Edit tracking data
——————

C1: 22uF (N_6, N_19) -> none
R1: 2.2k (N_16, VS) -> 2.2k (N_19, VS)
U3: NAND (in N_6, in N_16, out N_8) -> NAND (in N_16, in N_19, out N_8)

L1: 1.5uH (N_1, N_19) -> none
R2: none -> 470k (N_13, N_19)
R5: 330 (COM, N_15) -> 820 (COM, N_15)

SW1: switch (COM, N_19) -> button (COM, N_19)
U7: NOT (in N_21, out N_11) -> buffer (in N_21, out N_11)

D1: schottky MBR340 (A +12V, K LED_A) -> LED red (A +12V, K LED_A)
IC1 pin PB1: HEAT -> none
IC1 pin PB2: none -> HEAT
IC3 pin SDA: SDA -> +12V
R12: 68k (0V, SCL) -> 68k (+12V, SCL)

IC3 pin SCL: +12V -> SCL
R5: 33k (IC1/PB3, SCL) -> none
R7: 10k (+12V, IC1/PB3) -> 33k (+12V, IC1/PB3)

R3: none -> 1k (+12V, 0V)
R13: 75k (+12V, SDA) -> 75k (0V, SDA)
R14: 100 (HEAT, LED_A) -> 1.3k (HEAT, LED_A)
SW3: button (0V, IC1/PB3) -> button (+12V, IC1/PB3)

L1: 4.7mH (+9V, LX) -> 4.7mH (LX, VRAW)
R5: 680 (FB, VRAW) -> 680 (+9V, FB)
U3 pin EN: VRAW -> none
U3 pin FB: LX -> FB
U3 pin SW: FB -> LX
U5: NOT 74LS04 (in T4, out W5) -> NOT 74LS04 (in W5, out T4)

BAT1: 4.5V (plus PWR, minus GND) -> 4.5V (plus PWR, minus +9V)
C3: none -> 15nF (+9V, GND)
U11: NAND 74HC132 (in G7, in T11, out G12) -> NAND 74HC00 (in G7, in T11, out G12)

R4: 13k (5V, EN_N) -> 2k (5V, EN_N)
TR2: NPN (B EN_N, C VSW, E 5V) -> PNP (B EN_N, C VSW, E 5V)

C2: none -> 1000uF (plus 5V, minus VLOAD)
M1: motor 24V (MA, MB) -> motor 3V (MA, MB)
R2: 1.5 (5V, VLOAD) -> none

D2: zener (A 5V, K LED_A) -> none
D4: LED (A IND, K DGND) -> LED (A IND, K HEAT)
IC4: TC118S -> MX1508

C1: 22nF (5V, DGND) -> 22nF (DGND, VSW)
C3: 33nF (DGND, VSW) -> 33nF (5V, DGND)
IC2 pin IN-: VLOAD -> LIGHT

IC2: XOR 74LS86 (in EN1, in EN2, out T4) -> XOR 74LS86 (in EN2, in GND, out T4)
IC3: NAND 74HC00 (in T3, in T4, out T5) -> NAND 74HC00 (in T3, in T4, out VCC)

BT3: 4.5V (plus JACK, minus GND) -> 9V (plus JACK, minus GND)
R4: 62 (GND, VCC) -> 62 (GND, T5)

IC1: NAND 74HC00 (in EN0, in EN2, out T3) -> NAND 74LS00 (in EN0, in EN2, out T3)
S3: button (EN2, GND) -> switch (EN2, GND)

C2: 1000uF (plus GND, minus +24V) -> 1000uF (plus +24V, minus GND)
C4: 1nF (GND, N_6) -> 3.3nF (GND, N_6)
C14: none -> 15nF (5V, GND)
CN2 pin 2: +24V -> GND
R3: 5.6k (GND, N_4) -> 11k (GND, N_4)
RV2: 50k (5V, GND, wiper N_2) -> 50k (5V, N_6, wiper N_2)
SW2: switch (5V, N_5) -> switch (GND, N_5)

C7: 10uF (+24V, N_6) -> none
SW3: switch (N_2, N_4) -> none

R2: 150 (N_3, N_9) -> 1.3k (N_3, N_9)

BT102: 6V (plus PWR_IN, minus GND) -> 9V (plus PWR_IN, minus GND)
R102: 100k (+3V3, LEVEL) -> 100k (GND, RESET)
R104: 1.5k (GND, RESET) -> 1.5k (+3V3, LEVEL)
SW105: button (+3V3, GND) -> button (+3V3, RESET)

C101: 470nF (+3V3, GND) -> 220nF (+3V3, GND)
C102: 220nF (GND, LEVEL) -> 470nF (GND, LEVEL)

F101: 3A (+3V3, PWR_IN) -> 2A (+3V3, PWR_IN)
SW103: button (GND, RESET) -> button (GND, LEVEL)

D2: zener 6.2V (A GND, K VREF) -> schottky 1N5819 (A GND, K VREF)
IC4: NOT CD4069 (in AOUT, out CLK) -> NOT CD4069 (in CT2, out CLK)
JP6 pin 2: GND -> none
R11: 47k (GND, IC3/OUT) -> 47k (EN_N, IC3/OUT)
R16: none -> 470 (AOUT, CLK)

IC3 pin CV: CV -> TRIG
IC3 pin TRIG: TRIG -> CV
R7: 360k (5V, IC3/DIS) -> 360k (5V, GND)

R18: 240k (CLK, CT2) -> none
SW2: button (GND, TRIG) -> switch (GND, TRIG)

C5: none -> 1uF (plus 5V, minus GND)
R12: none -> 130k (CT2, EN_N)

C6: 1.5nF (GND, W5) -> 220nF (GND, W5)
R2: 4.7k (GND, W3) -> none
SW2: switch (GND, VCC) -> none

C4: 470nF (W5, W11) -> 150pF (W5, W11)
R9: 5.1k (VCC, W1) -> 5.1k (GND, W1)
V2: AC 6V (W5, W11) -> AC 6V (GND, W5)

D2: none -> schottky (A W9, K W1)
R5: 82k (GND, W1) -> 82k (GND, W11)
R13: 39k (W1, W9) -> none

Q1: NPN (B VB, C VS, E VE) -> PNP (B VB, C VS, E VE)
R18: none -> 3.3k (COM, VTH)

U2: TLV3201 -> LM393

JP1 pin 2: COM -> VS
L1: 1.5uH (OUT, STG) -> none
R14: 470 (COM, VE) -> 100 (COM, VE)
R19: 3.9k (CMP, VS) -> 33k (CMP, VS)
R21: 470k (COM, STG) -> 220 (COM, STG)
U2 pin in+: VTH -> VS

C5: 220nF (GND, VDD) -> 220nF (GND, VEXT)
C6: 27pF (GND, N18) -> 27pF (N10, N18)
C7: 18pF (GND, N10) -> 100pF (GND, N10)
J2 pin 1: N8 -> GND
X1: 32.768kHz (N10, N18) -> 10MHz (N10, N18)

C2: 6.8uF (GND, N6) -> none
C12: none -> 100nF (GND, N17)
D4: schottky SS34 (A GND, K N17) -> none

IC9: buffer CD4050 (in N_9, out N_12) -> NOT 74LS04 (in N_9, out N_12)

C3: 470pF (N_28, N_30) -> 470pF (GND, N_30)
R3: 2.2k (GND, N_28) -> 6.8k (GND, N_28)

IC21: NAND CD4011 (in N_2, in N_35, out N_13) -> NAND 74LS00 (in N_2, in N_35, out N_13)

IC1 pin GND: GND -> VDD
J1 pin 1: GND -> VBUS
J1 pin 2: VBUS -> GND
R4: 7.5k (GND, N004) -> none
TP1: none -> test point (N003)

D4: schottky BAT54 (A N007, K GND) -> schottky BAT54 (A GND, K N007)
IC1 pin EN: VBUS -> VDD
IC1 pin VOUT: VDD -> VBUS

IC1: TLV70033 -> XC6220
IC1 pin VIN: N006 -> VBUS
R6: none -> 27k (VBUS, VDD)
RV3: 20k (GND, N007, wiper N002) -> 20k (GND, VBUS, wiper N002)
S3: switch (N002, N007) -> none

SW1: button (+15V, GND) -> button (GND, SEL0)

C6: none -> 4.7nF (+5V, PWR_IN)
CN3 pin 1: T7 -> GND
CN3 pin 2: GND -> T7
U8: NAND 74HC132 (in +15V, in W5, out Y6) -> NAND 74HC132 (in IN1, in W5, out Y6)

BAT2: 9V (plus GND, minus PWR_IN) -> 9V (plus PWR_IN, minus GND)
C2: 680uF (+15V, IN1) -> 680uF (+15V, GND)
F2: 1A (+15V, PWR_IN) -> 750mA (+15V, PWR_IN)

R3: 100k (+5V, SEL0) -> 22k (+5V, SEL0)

——————

Your answer must be a single number: the count of lines above that hold the word "minus".

* _RESULT FOR THIS EXERCISE_: 7